YOUR INSTRUCTIONS: For this exercise, reproduce each entry below exactly, excluding pictures.

[INFORMATION SUPPLIED — start]

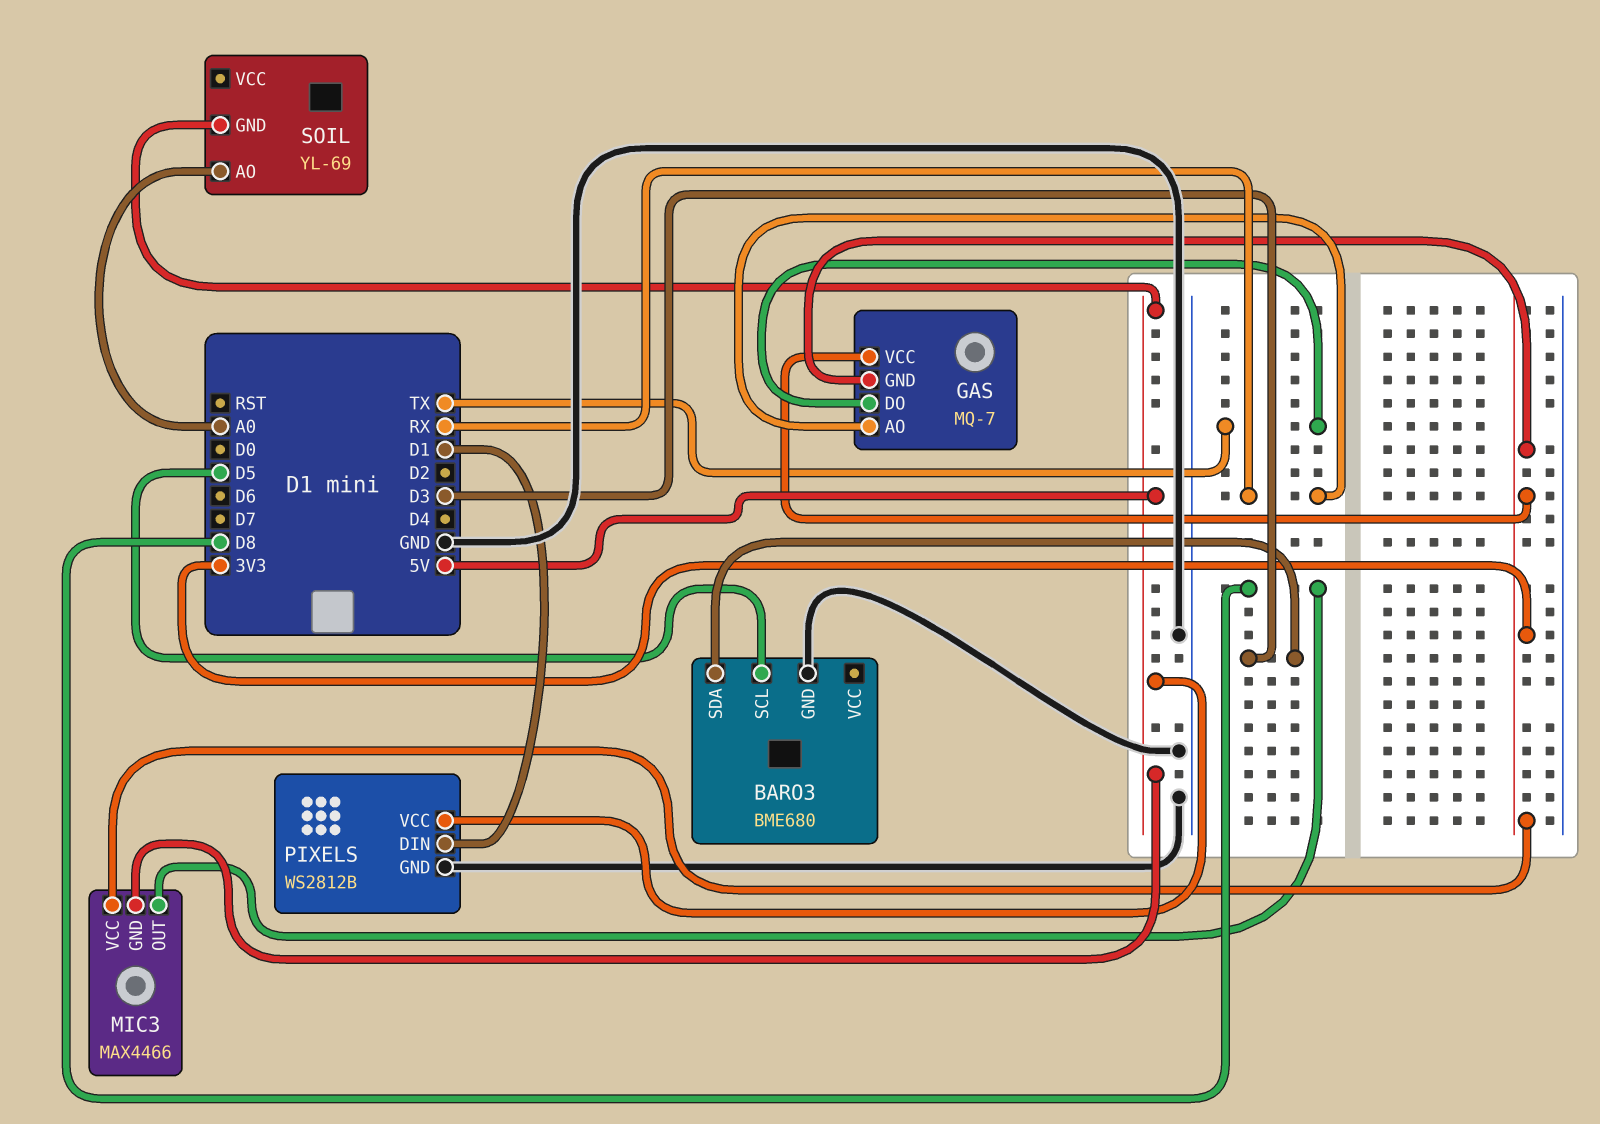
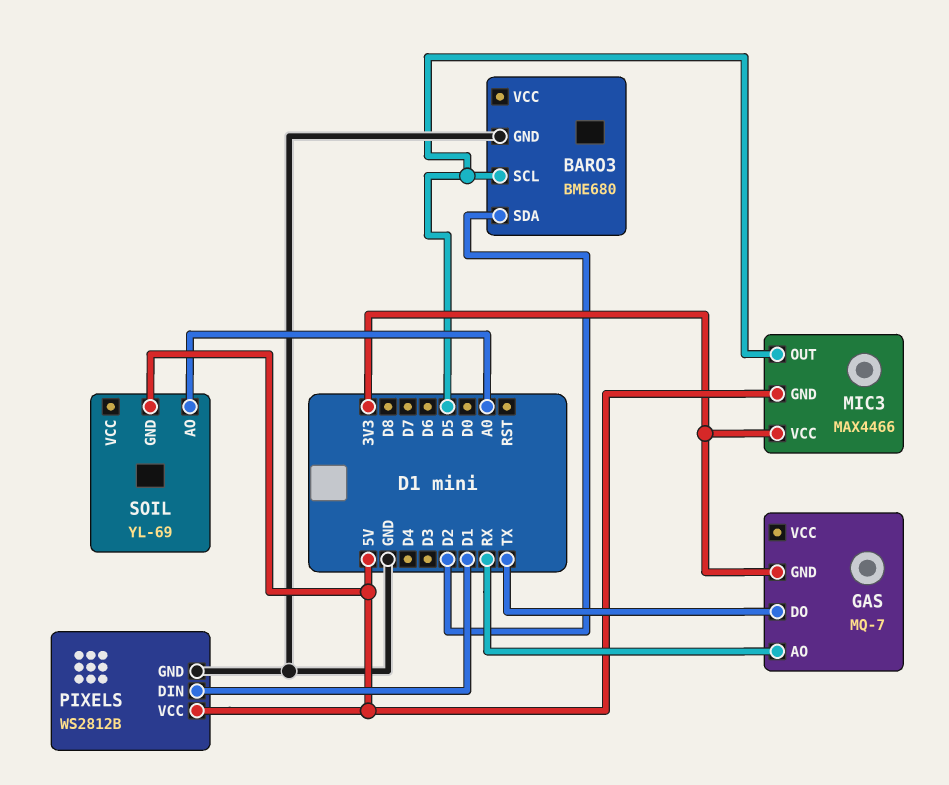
BARO3 pin SDA: D3 -> D2
GAS pin VCC: 3V3 -> none
MIC3 pin OUT: D8 -> D5

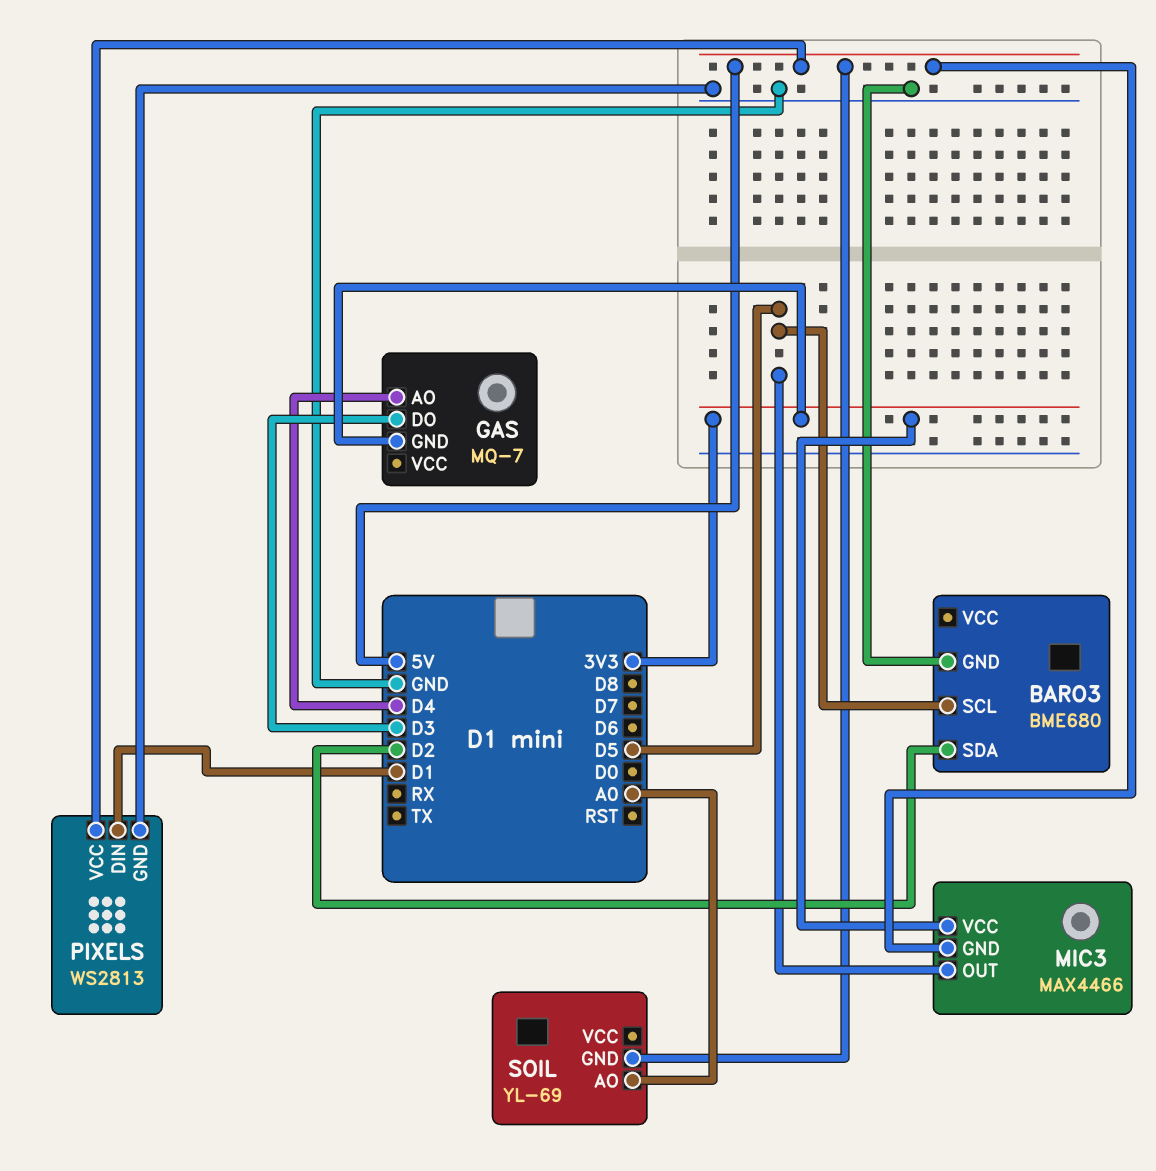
GAS pin AO: RX -> D4
GAS pin DO: TX -> D3
PIXELS: WS2812B -> WS2813

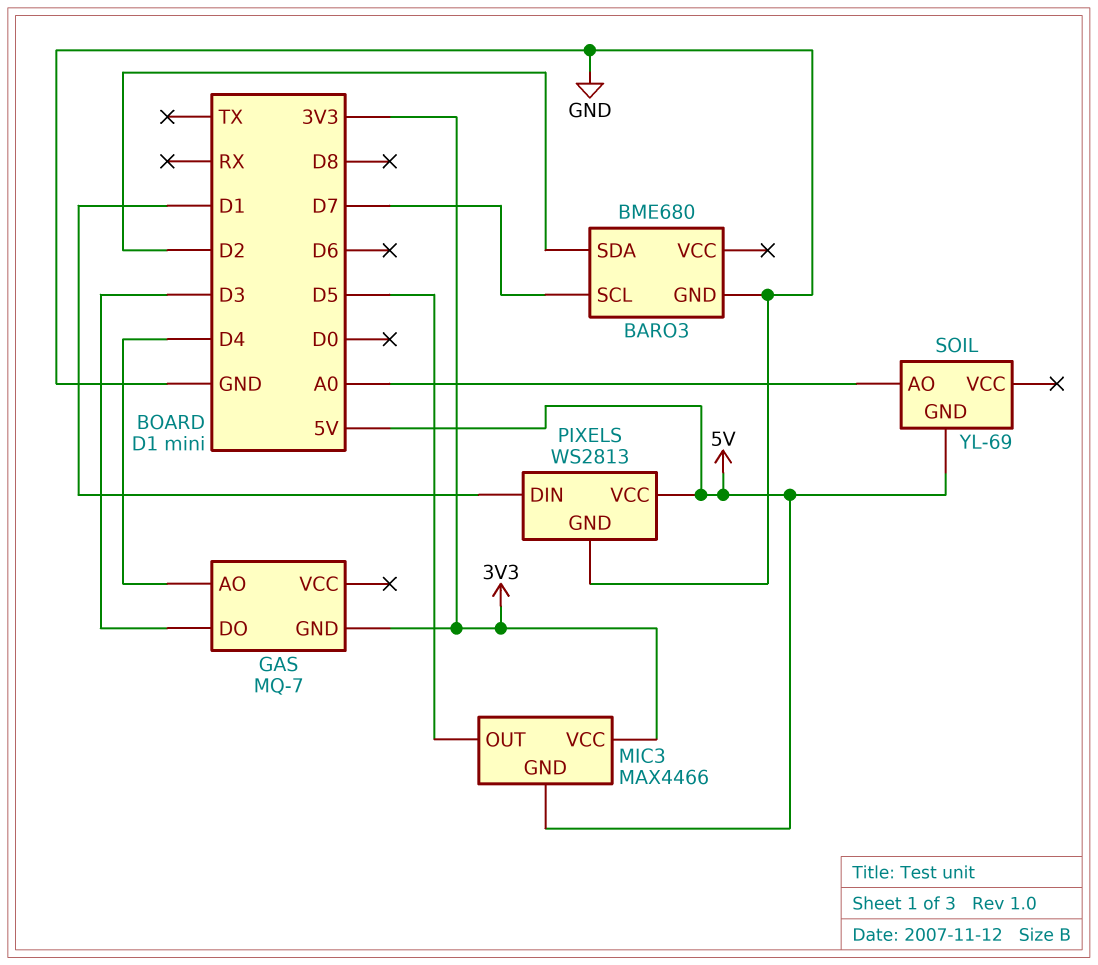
BARO3 pin SCL: D5 -> D7

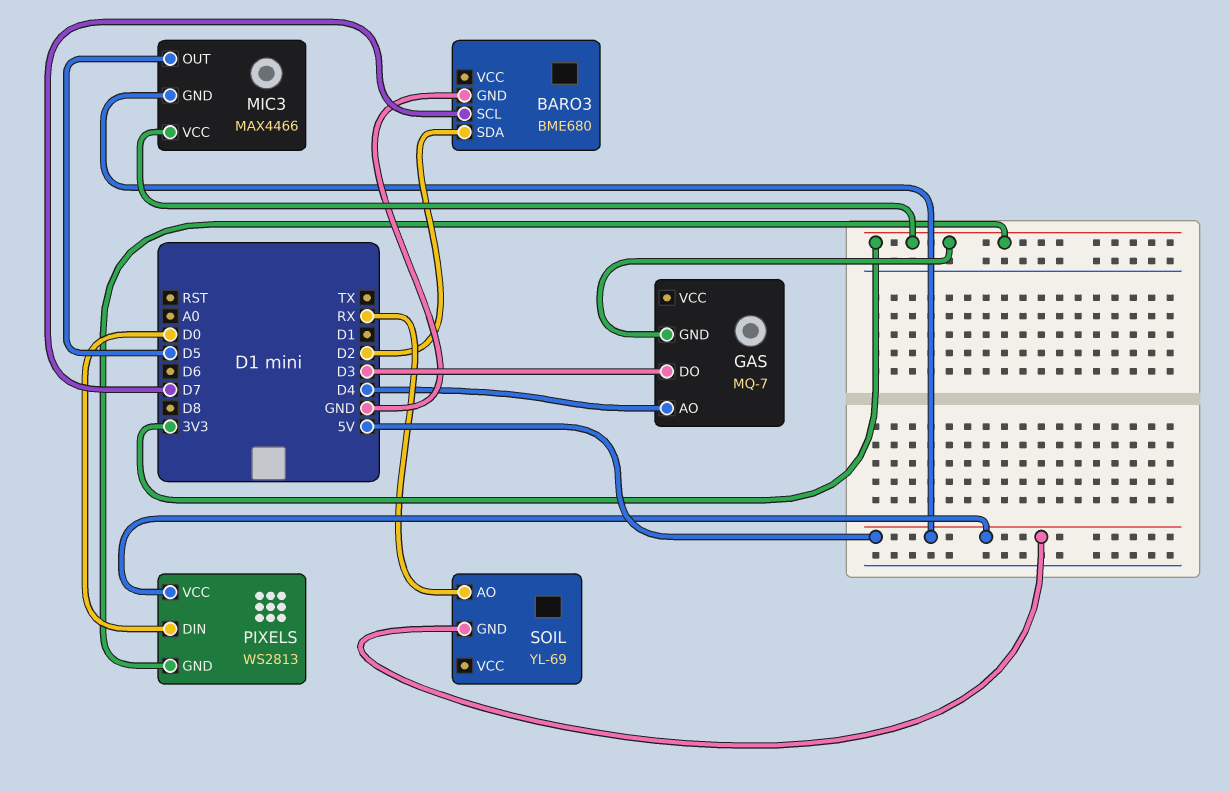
PIXELS pin DIN: D1 -> D0
PIXELS pin GND: GND -> 3V3
SOIL pin AO: A0 -> RX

[INFORMATION SUPPLIED — finish]

YOUR SOLUTION:
BARO3 pin SDA: D3 -> D2
GAS pin VCC: 3V3 -> none
MIC3 pin OUT: D8 -> D5

GAS pin AO: RX -> D4
GAS pin DO: TX -> D3
PIXELS: WS2812B -> WS2813

BARO3 pin SCL: D5 -> D7

PIXELS pin DIN: D1 -> D0
PIXELS pin GND: GND -> 3V3
SOIL pin AO: A0 -> RX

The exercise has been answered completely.